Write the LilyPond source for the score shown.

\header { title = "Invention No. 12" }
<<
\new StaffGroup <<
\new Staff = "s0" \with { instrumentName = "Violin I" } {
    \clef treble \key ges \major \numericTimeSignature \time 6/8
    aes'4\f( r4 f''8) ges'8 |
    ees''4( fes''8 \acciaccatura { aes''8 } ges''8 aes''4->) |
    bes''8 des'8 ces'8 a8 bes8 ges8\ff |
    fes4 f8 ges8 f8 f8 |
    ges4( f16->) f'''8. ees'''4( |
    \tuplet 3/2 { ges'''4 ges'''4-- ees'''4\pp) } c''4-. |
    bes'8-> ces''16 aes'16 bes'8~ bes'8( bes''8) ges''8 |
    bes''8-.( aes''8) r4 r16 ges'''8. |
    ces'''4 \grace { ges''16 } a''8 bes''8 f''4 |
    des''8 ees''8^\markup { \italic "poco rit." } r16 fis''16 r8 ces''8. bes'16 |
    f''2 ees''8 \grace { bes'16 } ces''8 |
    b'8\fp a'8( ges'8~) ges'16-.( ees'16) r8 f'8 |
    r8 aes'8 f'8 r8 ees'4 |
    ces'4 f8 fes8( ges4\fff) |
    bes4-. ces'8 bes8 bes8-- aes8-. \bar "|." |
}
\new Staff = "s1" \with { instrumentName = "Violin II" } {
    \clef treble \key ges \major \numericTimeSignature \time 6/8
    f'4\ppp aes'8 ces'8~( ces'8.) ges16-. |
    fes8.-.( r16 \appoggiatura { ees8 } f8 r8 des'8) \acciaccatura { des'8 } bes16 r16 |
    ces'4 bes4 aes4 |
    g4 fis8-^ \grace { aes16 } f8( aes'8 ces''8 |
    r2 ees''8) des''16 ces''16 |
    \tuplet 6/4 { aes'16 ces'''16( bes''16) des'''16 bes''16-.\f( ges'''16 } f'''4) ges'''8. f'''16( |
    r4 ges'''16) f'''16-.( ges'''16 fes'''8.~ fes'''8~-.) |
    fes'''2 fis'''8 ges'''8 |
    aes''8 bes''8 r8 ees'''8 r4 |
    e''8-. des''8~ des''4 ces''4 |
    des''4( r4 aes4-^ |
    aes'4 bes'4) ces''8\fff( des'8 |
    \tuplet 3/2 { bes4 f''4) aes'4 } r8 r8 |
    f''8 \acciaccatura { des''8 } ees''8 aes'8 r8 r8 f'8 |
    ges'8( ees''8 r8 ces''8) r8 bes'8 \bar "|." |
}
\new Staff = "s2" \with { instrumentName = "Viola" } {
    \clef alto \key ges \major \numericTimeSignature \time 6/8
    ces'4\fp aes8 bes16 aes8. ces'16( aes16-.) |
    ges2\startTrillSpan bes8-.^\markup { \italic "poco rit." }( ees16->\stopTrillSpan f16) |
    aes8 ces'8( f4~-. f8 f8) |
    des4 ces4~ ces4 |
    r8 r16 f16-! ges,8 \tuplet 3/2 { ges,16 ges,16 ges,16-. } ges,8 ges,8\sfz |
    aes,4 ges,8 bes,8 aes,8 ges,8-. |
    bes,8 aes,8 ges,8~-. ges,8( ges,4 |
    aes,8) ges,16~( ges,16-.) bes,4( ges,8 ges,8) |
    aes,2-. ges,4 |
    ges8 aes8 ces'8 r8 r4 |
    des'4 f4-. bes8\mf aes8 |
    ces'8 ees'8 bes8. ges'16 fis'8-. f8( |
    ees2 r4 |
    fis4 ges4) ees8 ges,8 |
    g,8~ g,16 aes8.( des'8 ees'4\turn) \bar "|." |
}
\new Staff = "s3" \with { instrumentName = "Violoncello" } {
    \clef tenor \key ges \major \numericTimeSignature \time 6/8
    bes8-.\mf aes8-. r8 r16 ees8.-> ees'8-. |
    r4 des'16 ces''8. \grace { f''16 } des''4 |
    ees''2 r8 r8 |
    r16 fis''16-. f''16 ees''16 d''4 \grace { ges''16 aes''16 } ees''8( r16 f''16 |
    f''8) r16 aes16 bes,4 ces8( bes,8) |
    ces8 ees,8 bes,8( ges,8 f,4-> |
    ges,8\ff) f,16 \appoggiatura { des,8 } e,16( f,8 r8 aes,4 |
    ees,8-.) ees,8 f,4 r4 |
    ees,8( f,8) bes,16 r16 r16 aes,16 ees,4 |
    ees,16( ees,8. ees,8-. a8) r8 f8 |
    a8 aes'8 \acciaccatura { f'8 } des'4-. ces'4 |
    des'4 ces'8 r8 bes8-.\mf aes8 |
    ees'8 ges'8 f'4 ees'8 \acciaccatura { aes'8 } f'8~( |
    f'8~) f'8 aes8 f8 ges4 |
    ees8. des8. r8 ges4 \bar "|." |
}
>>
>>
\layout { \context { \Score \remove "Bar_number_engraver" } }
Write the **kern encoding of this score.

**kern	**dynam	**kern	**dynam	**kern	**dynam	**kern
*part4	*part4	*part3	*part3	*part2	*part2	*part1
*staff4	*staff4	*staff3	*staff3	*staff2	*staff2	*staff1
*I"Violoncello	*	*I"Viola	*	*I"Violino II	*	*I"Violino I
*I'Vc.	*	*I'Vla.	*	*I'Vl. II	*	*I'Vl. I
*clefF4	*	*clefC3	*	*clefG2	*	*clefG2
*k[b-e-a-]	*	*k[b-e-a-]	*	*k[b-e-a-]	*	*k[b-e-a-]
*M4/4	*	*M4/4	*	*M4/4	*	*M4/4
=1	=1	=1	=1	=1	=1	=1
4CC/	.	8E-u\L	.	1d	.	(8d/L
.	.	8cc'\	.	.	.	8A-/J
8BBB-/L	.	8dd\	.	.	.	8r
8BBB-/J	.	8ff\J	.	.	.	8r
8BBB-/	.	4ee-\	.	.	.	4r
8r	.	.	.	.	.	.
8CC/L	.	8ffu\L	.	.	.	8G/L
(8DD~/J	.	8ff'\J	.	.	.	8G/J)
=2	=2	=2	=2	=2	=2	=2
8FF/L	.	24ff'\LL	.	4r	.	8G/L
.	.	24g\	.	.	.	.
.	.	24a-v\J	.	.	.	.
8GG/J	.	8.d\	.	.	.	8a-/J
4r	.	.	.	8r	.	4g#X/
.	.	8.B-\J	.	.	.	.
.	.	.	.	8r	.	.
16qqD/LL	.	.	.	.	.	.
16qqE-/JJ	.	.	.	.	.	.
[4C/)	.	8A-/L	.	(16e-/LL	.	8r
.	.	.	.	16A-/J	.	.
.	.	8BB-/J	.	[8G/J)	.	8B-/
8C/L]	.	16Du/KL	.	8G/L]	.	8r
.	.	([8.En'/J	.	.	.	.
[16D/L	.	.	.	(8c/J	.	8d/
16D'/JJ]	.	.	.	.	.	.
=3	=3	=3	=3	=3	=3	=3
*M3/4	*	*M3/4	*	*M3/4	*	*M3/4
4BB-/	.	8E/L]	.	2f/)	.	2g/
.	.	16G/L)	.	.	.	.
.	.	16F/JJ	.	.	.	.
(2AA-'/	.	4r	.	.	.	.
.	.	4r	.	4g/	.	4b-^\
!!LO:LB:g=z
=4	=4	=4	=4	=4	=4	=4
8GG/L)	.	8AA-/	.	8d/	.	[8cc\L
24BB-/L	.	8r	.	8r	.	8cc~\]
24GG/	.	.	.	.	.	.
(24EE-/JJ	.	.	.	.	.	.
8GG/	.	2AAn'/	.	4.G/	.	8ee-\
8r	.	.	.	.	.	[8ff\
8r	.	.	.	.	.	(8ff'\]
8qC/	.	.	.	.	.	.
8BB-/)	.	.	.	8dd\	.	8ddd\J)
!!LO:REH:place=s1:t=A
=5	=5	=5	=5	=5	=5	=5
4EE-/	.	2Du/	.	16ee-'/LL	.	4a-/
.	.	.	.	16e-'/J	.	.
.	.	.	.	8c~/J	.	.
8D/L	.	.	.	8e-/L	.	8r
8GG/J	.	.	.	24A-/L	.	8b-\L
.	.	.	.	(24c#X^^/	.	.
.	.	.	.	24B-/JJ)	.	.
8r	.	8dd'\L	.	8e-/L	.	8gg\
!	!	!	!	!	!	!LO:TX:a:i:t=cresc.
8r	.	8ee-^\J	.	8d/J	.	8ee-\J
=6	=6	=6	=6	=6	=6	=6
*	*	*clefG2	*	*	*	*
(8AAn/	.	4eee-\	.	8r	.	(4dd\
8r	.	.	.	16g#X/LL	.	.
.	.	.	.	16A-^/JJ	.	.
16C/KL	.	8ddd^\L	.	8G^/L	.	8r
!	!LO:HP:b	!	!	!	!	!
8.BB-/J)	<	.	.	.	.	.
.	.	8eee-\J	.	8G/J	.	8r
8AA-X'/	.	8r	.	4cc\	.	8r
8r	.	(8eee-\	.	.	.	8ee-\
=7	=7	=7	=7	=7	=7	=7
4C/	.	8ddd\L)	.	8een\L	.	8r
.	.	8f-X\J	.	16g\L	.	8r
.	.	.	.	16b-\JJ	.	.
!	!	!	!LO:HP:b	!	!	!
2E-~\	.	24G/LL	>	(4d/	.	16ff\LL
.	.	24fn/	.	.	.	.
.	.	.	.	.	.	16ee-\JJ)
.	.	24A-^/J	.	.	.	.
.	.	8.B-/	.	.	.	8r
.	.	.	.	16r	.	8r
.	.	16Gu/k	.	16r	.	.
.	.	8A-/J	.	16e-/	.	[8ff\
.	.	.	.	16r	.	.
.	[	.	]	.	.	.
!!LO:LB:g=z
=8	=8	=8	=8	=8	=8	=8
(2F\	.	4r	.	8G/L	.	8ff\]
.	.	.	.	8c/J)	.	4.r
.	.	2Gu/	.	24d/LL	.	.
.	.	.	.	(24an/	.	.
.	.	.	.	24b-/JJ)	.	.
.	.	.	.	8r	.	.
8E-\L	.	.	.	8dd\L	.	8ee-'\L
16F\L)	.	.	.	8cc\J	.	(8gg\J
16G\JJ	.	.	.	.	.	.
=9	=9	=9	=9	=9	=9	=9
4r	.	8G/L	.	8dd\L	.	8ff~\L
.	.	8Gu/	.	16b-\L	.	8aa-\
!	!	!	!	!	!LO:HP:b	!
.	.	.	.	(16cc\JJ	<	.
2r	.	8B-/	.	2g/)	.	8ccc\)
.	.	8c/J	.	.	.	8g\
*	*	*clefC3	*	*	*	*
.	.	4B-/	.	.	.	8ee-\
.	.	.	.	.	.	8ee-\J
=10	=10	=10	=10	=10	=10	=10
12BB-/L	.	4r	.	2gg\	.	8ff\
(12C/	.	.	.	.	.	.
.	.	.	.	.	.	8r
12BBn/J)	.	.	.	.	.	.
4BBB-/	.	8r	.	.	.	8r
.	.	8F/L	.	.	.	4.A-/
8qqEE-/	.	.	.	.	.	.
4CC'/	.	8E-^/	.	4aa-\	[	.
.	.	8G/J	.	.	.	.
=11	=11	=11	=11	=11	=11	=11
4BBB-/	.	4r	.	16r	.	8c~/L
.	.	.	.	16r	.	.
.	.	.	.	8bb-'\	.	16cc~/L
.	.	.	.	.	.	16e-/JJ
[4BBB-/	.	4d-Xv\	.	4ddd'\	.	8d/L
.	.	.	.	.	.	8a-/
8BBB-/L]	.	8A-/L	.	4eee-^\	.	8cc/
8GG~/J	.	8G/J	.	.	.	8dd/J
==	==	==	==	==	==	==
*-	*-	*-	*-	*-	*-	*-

◇ ◇ ◇ ◇ ◇

— Problem details —
Show each line above that contains the string "numericTimeSignature", copying every such line in full.

— Solution to this exercise —
    \clef treble \key ges \major \numericTimeSignature \time 6/8
    \clef treble \key ges \major \numericTimeSignature \time 6/8
    \clef alto \key ges \major \numericTimeSignature \time 6/8
    \clef tenor \key ges \major \numericTimeSignature \time 6/8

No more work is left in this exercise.